→ **What to produce**
Word for word, retype the first line of the records and every following line through the one containing "RADIO pin GND: GND -> 3V3".

[[ Available data open ]]

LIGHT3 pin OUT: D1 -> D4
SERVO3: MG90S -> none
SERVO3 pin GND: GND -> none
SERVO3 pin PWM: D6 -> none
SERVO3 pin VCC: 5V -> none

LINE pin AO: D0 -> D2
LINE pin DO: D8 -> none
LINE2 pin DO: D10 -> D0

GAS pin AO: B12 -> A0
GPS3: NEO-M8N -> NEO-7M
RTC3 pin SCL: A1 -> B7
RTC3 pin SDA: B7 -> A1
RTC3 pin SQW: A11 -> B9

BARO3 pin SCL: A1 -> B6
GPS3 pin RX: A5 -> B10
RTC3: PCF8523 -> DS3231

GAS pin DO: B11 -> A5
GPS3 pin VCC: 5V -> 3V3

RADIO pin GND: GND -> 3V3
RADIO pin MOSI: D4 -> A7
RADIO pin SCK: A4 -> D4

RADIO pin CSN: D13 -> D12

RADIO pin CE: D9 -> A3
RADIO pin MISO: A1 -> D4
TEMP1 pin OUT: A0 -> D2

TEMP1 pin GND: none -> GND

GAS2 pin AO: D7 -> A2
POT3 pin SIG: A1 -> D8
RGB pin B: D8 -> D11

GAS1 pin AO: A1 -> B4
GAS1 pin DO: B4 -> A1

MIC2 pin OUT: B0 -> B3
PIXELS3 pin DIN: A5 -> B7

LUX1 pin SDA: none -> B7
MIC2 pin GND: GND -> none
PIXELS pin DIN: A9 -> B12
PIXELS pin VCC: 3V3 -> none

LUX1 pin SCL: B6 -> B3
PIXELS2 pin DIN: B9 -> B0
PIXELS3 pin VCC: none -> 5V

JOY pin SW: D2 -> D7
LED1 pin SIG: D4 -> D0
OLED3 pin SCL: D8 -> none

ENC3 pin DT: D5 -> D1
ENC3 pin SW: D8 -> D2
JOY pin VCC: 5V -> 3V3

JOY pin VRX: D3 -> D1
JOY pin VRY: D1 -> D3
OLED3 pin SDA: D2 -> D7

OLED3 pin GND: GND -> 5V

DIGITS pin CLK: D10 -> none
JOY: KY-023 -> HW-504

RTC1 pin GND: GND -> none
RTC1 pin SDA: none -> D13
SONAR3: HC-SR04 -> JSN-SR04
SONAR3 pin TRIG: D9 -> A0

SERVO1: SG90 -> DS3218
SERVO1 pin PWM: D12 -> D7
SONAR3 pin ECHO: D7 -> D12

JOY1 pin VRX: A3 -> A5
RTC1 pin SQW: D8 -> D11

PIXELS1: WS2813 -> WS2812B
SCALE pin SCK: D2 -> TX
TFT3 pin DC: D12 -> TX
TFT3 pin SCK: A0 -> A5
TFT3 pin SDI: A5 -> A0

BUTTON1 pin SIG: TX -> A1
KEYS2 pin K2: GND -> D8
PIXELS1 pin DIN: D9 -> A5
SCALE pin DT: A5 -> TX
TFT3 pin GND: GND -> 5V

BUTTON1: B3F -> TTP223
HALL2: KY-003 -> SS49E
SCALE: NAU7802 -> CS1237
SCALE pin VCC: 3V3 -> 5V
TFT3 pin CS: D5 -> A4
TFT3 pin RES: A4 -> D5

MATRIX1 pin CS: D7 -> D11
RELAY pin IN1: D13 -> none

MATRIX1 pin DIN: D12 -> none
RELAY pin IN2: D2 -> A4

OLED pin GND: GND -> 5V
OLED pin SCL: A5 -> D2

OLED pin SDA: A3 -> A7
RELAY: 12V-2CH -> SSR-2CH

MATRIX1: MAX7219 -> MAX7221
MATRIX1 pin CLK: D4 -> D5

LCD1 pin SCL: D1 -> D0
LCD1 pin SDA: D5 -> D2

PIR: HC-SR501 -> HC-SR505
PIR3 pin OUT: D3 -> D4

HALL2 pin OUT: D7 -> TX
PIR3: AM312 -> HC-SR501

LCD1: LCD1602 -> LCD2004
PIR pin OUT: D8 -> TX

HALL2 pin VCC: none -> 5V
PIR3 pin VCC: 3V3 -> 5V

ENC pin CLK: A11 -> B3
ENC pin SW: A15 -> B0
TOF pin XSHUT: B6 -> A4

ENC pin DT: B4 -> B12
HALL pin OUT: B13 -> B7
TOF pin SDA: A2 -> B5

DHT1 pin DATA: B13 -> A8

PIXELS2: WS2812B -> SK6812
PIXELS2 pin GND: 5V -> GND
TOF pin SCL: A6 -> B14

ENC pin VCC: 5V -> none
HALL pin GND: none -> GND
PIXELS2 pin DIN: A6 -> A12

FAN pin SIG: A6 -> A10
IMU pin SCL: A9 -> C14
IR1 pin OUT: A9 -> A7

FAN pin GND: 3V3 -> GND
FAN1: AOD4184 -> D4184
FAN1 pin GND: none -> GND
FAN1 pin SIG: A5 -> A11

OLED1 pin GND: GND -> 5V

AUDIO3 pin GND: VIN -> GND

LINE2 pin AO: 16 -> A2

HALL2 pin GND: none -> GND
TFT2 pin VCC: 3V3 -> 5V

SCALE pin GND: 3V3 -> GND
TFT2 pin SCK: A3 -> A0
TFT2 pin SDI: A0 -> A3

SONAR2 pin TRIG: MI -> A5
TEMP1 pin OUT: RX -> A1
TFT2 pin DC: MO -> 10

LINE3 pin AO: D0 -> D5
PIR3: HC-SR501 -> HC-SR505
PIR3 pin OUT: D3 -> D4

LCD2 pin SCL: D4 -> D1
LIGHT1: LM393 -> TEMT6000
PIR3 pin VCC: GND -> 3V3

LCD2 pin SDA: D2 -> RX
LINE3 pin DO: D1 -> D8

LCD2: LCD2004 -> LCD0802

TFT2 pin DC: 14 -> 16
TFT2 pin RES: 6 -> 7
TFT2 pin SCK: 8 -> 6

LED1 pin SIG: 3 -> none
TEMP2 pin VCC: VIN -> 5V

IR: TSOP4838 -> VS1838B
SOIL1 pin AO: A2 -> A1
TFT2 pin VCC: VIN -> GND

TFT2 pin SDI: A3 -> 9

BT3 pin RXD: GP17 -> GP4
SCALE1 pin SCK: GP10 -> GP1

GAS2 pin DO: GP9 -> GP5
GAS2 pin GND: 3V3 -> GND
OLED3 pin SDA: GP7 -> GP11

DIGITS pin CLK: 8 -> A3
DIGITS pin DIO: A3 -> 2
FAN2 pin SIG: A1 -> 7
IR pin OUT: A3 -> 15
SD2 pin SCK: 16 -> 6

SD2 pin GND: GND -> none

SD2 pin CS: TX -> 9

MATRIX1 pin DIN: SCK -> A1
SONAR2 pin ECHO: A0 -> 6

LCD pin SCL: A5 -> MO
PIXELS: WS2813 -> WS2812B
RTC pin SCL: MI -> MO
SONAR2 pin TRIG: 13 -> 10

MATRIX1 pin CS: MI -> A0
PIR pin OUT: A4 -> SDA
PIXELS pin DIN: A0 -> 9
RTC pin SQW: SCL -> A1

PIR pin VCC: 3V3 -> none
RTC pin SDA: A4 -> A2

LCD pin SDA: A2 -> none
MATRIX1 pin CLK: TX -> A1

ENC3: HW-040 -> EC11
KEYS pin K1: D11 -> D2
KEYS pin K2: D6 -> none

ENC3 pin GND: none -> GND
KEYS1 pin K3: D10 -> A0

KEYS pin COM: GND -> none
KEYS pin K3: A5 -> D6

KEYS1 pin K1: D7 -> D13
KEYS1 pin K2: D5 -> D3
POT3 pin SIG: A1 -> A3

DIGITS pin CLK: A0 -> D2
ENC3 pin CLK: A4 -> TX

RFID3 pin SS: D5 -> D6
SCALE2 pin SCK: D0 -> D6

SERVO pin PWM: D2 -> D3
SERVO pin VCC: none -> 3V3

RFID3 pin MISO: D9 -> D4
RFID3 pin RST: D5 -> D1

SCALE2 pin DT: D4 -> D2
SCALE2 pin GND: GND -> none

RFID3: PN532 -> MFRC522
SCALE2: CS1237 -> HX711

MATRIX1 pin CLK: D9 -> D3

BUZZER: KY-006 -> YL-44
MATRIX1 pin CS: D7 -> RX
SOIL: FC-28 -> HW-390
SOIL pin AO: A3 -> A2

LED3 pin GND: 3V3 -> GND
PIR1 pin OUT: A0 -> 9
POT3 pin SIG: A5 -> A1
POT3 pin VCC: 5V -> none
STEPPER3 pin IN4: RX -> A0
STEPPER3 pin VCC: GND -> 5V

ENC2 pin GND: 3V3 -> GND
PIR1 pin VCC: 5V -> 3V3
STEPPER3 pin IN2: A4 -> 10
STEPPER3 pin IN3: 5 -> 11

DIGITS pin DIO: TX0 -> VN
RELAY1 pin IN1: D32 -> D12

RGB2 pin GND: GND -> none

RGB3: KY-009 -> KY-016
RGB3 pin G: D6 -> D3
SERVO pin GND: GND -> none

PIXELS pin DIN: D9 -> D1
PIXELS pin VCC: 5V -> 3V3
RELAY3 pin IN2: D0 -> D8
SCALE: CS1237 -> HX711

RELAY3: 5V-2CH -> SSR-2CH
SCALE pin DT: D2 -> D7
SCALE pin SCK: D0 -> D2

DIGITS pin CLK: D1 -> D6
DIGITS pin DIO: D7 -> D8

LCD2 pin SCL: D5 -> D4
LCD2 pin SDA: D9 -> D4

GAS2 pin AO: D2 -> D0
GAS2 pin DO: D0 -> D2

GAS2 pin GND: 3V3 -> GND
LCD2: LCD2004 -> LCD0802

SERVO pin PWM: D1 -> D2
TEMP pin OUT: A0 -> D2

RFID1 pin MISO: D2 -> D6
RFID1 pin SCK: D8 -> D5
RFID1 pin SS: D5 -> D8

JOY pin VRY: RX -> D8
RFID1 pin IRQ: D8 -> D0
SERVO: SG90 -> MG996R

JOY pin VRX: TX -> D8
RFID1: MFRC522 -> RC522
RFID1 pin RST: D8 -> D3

[[ Available data closed ]]

→ **Answer box**
LIGHT3 pin OUT: D1 -> D4
SERVO3: MG90S -> none
SERVO3 pin GND: GND -> none
SERVO3 pin PWM: D6 -> none
SERVO3 pin VCC: 5V -> none

LINE pin AO: D0 -> D2
LINE pin DO: D8 -> none
LINE2 pin DO: D10 -> D0

GAS pin AO: B12 -> A0
GPS3: NEO-M8N -> NEO-7M
RTC3 pin SCL: A1 -> B7
RTC3 pin SDA: B7 -> A1
RTC3 pin SQW: A11 -> B9

BARO3 pin SCL: A1 -> B6
GPS3 pin RX: A5 -> B10
RTC3: PCF8523 -> DS3231

GAS pin DO: B11 -> A5
GPS3 pin VCC: 5V -> 3V3

RADIO pin GND: GND -> 3V3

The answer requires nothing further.